Problem description >> Return each record word for word, keeping none of its pictures.

══ Data provided ══

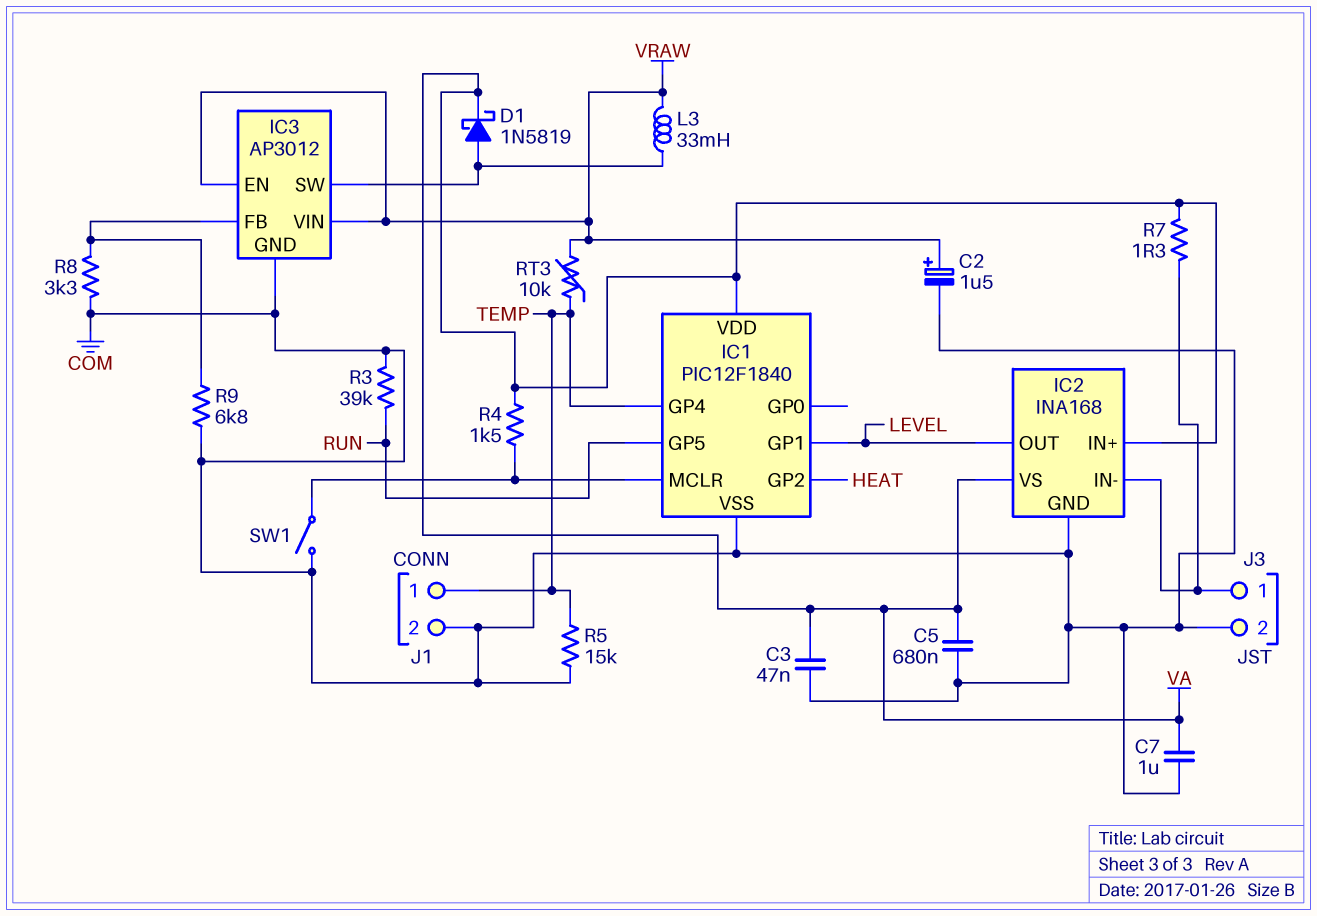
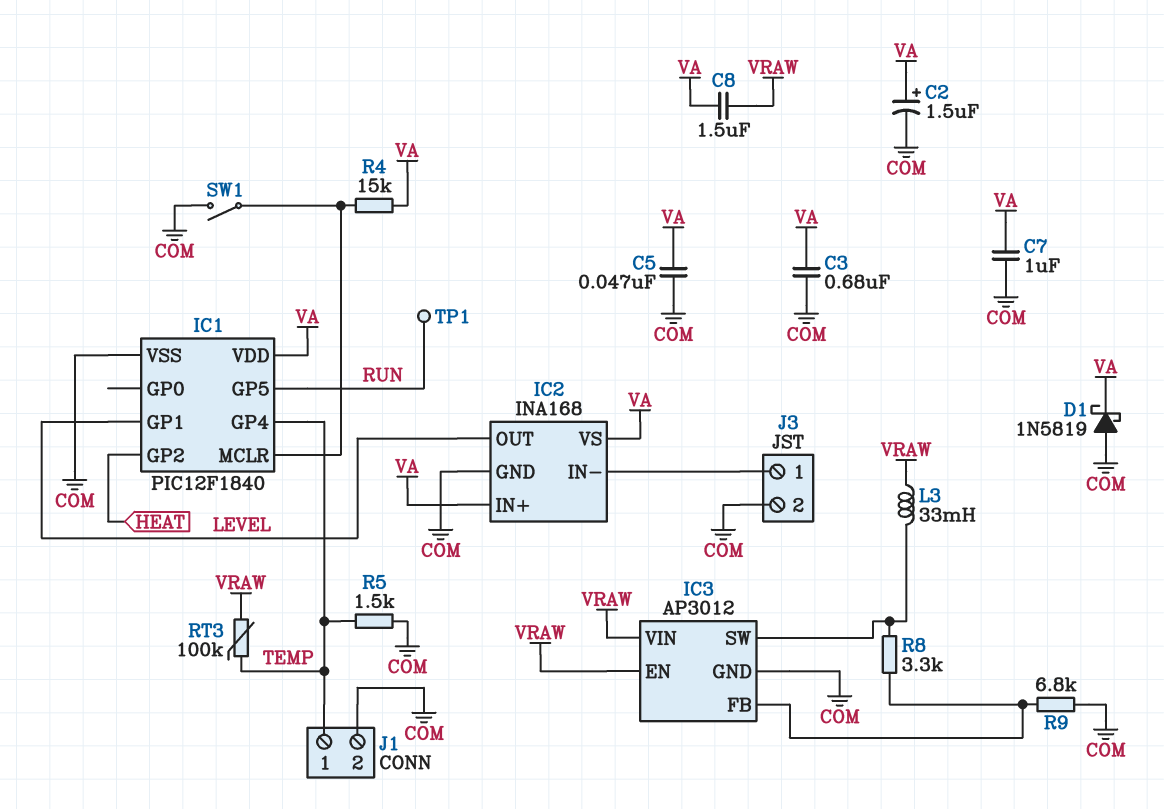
C2: 1.5uF (plus VRAW, minus COM) -> 1.5uF (plus VA, minus COM)
C3: 47nF (COM, VA) -> 680nF (COM, VA)
C5: 680nF (COM, VA) -> 47nF (COM, VA)
C8: none -> 1.5uF (VA, VRAW)
D1: schottky 1N5819 (A IC3/SW, K VA) -> schottky 1N5819 (A COM, K VA)
R3: 39k (COM, RUN) -> none
R4: 1.5k (IC1/MCLR, VA) -> 15k (IC1/MCLR, VA)
R5: 15k (COM, TEMP) -> 1.5k (COM, TEMP)
R7: 1.3 (IC2/IN-, VA) -> none
R8: 3.3k (COM, IC3/FB) -> 3.3k (IC3/FB, IC3/SW)
RT3: 10k (TEMP, VRAW) -> 100k (TEMP, VRAW)
TP1: none -> test point (RUN)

═══

Output of the task >>
C2: 1.5uF (plus VRAW, minus COM) -> 1.5uF (plus VA, minus COM)
C3: 47nF (COM, VA) -> 680nF (COM, VA)
C5: 680nF (COM, VA) -> 47nF (COM, VA)
C8: none -> 1.5uF (VA, VRAW)
D1: schottky 1N5819 (A IC3/SW, K VA) -> schottky 1N5819 (A COM, K VA)
R3: 39k (COM, RUN) -> none
R4: 1.5k (IC1/MCLR, VA) -> 15k (IC1/MCLR, VA)
R5: 15k (COM, TEMP) -> 1.5k (COM, TEMP)
R7: 1.3 (IC2/IN-, VA) -> none
R8: 3.3k (COM, IC3/FB) -> 3.3k (IC3/FB, IC3/SW)
RT3: 10k (TEMP, VRAW) -> 100k (TEMP, VRAW)
TP1: none -> test point (RUN)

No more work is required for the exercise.